Work instructions: Among the entries below, find the line with "(522, 280) = (539, 292): blue", then quote it and each following line up to and including the line with "(378, 553) = (393, 555): purple", and nothing else.

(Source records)

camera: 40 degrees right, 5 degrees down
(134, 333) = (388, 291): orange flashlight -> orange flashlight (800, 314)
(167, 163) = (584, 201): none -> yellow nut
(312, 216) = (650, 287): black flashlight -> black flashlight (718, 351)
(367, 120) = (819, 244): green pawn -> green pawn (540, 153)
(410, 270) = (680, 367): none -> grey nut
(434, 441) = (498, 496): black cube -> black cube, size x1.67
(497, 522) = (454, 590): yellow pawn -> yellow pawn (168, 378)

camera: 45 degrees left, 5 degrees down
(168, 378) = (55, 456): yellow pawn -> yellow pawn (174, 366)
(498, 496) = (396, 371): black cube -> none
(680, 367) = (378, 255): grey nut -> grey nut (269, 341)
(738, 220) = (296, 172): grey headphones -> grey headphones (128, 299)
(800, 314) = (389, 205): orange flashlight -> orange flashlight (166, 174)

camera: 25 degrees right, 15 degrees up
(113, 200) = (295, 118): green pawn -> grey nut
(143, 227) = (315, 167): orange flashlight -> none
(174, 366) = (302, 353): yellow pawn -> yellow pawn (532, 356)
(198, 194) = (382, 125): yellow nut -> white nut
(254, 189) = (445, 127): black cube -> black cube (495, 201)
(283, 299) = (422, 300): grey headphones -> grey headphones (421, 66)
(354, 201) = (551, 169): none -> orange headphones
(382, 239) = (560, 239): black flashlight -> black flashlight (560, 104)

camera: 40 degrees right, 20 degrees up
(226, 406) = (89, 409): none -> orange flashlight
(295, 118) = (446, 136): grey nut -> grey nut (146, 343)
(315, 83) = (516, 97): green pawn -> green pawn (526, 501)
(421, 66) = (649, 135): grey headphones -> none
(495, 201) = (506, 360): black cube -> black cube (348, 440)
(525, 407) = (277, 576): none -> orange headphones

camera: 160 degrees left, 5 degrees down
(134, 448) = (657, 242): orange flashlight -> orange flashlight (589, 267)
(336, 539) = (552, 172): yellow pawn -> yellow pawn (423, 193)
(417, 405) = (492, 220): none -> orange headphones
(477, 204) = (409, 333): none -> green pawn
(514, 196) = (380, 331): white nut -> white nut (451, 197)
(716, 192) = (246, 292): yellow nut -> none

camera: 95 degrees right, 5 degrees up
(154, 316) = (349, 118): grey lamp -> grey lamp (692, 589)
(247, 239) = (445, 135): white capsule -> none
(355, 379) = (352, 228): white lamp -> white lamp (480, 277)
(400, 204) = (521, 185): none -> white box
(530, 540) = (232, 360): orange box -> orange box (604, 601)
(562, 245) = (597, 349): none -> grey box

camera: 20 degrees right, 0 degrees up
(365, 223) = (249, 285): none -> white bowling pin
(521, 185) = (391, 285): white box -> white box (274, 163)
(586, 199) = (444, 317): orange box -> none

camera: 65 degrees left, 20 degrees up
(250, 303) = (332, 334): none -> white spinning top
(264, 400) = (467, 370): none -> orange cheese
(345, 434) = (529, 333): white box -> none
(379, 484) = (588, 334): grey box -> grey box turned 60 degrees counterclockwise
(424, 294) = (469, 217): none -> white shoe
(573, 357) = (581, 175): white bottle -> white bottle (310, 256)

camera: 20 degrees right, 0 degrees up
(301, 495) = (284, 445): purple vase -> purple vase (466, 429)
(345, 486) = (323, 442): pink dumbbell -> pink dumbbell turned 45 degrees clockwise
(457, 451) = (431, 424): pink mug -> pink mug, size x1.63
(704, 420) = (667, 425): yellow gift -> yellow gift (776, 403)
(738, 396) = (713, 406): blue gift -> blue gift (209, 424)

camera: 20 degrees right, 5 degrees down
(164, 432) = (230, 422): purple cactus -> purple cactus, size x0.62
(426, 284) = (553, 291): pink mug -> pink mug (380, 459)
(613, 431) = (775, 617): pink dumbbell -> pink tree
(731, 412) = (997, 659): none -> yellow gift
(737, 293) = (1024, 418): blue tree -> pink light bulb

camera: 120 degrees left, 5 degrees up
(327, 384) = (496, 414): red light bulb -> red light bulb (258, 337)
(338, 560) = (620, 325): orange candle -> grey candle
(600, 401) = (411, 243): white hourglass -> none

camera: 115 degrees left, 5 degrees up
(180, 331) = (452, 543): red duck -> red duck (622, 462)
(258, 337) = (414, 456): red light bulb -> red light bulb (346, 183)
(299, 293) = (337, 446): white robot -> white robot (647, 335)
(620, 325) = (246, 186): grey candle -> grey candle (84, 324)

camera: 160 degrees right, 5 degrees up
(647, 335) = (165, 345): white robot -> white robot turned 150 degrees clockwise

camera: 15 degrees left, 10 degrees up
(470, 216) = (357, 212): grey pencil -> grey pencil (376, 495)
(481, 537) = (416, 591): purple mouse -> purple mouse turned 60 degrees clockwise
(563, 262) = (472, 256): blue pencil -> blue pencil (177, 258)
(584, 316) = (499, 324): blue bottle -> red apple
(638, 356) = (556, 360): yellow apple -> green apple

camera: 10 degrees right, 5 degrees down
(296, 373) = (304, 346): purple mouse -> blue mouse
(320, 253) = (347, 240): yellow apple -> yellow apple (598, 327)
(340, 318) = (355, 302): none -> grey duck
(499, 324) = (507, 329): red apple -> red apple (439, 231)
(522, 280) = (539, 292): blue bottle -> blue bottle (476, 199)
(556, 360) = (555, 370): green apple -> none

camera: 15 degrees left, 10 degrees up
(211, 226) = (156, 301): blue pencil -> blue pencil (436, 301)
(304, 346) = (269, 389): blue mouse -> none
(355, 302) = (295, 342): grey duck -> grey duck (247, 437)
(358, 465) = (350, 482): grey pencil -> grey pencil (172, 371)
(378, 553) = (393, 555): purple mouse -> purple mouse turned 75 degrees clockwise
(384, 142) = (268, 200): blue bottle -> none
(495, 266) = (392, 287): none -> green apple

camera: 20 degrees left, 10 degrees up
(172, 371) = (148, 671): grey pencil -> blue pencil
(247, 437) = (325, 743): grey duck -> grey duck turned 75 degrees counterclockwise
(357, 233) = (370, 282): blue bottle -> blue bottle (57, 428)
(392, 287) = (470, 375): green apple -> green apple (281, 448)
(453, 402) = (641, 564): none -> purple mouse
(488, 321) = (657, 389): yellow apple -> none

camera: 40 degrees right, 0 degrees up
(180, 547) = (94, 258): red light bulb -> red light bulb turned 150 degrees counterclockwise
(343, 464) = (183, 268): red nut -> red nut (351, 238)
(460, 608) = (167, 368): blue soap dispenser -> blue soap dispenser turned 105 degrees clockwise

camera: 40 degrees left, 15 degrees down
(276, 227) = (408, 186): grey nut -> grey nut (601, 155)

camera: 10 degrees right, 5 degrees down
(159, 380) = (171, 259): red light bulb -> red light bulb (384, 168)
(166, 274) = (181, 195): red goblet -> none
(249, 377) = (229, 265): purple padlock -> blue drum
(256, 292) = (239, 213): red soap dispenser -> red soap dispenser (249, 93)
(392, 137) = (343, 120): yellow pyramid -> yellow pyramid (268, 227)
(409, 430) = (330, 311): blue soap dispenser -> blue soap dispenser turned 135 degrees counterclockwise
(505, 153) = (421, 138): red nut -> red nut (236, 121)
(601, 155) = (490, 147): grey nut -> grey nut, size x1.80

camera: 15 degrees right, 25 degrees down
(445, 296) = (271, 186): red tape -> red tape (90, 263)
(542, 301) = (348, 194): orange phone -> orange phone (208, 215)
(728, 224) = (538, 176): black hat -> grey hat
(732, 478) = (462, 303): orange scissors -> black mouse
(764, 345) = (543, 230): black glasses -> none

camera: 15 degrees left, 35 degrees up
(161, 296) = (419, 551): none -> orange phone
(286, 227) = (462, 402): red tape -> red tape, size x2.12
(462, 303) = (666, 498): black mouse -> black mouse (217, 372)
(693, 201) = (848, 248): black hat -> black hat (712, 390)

The answer:
(522, 280) = (539, 292): blue bottle -> blue bottle (476, 199)
(556, 360) = (555, 370): green apple -> none

camera: 15 degrees left, 10 degrees up
(211, 226) = (156, 301): blue pencil -> blue pencil (436, 301)
(304, 346) = (269, 389): blue mouse -> none
(355, 302) = (295, 342): grey duck -> grey duck (247, 437)
(358, 465) = (350, 482): grey pencil -> grey pencil (172, 371)
(378, 553) = (393, 555): purple mouse -> purple mouse turned 75 degrees clockwise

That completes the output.